◆ ENTRIES SHOWN:
::::

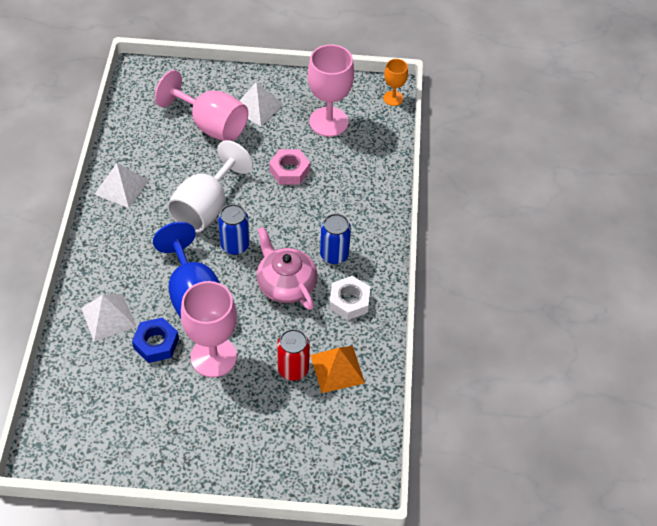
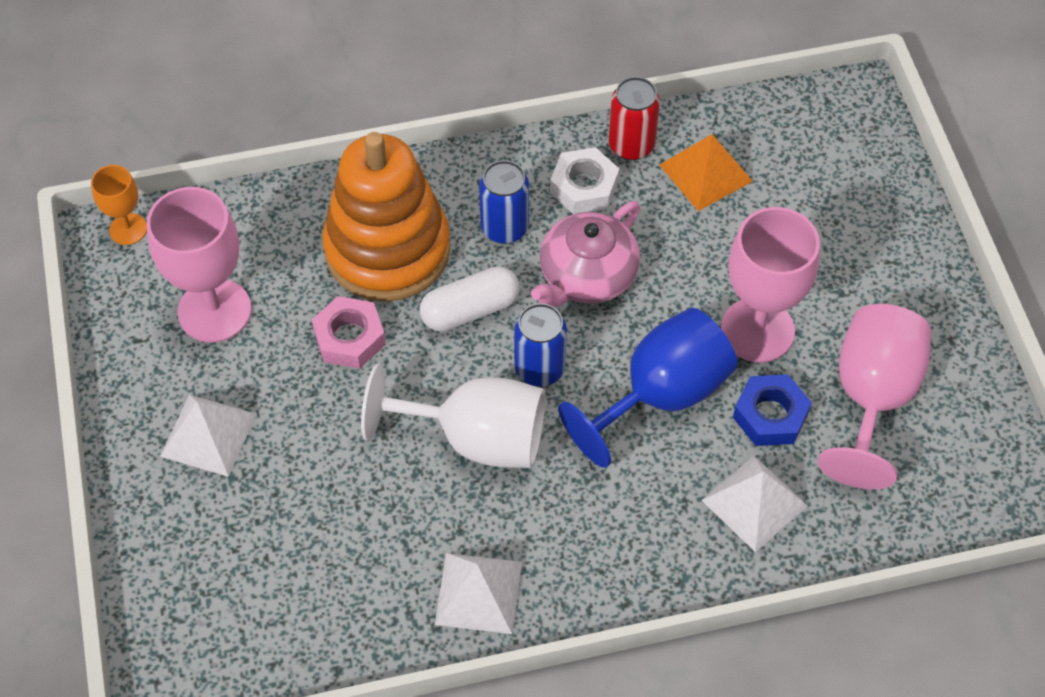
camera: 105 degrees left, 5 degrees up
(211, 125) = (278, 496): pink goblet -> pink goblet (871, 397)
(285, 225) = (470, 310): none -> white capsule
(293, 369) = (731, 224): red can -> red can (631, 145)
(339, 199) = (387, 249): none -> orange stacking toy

::::

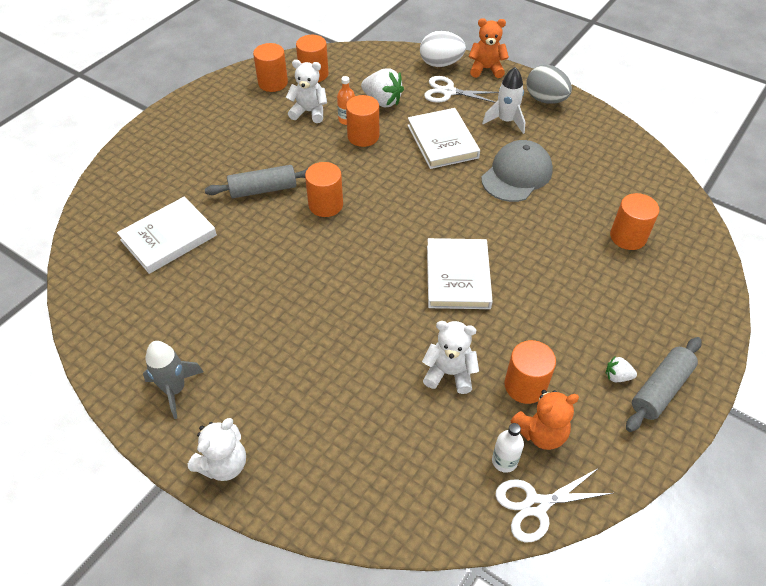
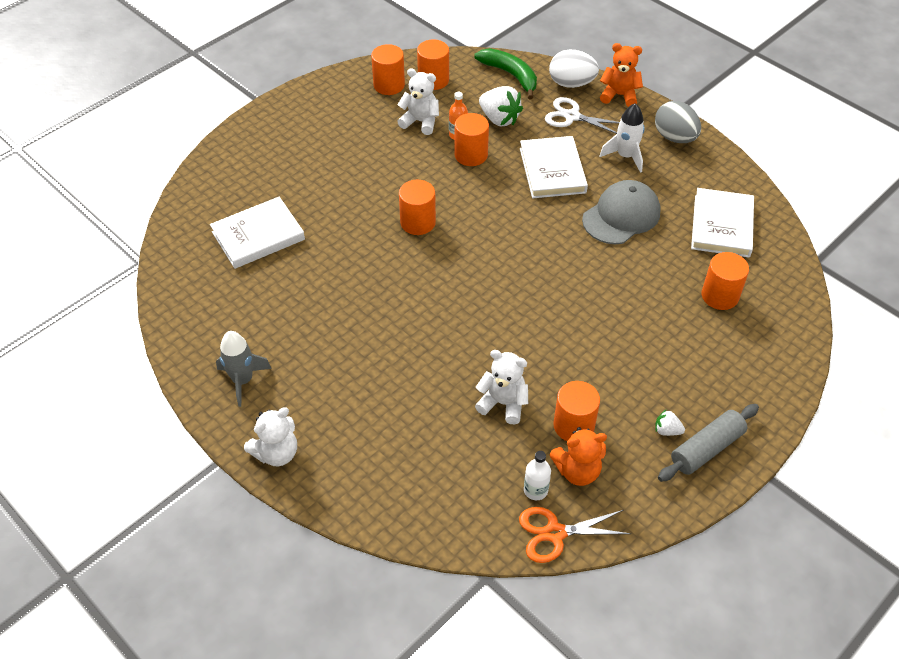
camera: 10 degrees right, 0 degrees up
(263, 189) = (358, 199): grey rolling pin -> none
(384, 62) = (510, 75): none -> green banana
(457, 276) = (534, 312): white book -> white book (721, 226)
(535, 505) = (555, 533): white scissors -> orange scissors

::::

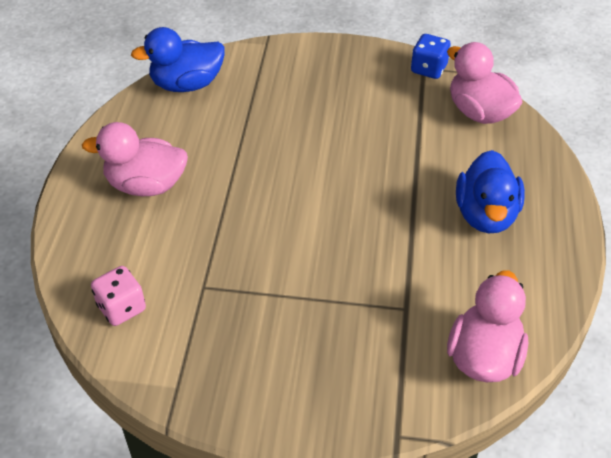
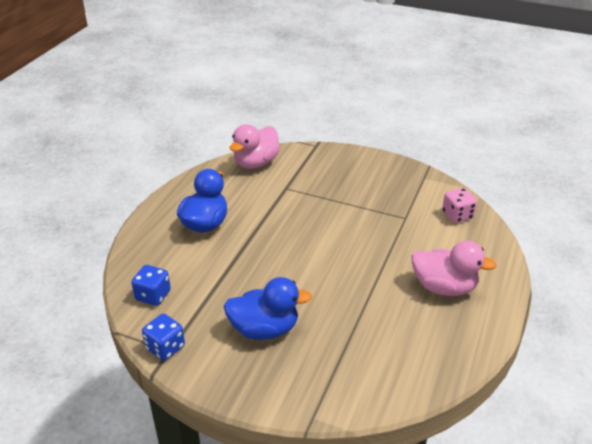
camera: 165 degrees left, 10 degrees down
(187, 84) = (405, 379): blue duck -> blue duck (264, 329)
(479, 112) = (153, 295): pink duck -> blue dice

::::

◆ YOUR TASK:
Retype word for word everything in the listing above from the line that holds "(384, 62) = (510, 75): none -> green banana" down to the line that holds "(535, 505) = (555, 533): white". Keep both end lines and leave out the rest.

◆ SOLUTION FOR THIS EXERCISE:
(384, 62) = (510, 75): none -> green banana
(457, 276) = (534, 312): white book -> white book (721, 226)
(535, 505) = (555, 533): white scissors -> orange scissors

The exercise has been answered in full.